*PROBLEM REQUIREMENTS*
Entries must be copied exactly, with nothing left out.

# # # # #

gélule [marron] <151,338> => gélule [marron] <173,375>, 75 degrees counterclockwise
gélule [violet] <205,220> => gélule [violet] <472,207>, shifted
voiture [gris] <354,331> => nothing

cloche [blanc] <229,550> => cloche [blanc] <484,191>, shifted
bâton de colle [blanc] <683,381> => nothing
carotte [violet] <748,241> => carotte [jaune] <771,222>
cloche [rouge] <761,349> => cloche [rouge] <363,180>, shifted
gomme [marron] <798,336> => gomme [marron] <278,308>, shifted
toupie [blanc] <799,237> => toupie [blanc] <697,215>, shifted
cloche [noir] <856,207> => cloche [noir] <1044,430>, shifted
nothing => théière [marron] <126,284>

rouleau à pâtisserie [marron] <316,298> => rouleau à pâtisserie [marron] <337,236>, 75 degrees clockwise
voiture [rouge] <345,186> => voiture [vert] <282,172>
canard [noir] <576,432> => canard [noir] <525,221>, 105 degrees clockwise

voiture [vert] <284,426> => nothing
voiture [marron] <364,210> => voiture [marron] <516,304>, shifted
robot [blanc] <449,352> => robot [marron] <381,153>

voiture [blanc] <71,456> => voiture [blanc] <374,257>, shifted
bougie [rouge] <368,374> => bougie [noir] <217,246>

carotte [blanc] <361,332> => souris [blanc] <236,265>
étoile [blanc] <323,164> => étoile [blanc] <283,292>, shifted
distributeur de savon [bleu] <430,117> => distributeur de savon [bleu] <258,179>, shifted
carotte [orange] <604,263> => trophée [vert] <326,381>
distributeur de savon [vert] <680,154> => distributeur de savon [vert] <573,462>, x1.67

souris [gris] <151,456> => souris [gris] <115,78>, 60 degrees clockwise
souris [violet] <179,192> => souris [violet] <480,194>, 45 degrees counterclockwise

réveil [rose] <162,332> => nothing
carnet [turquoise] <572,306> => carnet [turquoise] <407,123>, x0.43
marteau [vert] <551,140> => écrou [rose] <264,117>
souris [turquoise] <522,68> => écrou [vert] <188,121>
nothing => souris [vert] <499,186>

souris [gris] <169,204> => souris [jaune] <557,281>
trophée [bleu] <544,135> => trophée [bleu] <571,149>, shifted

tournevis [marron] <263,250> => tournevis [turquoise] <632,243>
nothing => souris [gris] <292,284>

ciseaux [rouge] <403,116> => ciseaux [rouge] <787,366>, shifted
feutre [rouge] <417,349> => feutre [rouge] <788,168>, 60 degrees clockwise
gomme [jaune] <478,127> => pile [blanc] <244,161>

# # # # #

*TASK ANSWER*
gélule [marron] <151,338> => gélule [marron] <173,375>, 75 degrees counterclockwise
gélule [violet] <205,220> => gélule [violet] <472,207>, shifted
voiture [gris] <354,331> => nothing

cloche [blanc] <229,550> => cloche [blanc] <484,191>, shifted
bâton de colle [blanc] <683,381> => nothing
carotte [violet] <748,241> => carotte [jaune] <771,222>
cloche [rouge] <761,349> => cloche [rouge] <363,180>, shifted
gomme [marron] <798,336> => gomme [marron] <278,308>, shifted
toupie [blanc] <799,237> => toupie [blanc] <697,215>, shifted
cloche [noir] <856,207> => cloche [noir] <1044,430>, shifted
nothing => théière [marron] <126,284>

rouleau à pâtisserie [marron] <316,298> => rouleau à pâtisserie [marron] <337,236>, 75 degrees clockwise
voiture [rouge] <345,186> => voiture [vert] <282,172>
canard [noir] <576,432> => canard [noir] <525,221>, 105 degrees clockwise

voiture [vert] <284,426> => nothing
voiture [marron] <364,210> => voiture [marron] <516,304>, shifted
robot [blanc] <449,352> => robot [marron] <381,153>

voiture [blanc] <71,456> => voiture [blanc] <374,257>, shifted
bougie [rouge] <368,374> => bougie [noir] <217,246>

carotte [blanc] <361,332> => souris [blanc] <236,265>
étoile [blanc] <323,164> => étoile [blanc] <283,292>, shifted
distributeur de savon [bleu] <430,117> => distributeur de savon [bleu] <258,179>, shifted
carotte [orange] <604,263> => trophée [vert] <326,381>
distributeur de savon [vert] <680,154> => distributeur de savon [vert] <573,462>, x1.67

souris [gris] <151,456> => souris [gris] <115,78>, 60 degrees clockwise
souris [violet] <179,192> => souris [violet] <480,194>, 45 degrees counterclockwise

réveil [rose] <162,332> => nothing
carnet [turquoise] <572,306> => carnet [turquoise] <407,123>, x0.43
marteau [vert] <551,140> => écrou [rose] <264,117>
souris [turquoise] <522,68> => écrou [vert] <188,121>
nothing => souris [vert] <499,186>

souris [gris] <169,204> => souris [jaune] <557,281>
trophée [bleu] <544,135> => trophée [bleu] <571,149>, shifted

tournevis [marron] <263,250> => tournevis [turquoise] <632,243>
nothing => souris [gris] <292,284>

ciseaux [rouge] <403,116> => ciseaux [rouge] <787,366>, shifted
feutre [rouge] <417,349> => feutre [rouge] <788,168>, 60 degrees clockwise
gomme [jaune] <478,127> => pile [blanc] <244,161>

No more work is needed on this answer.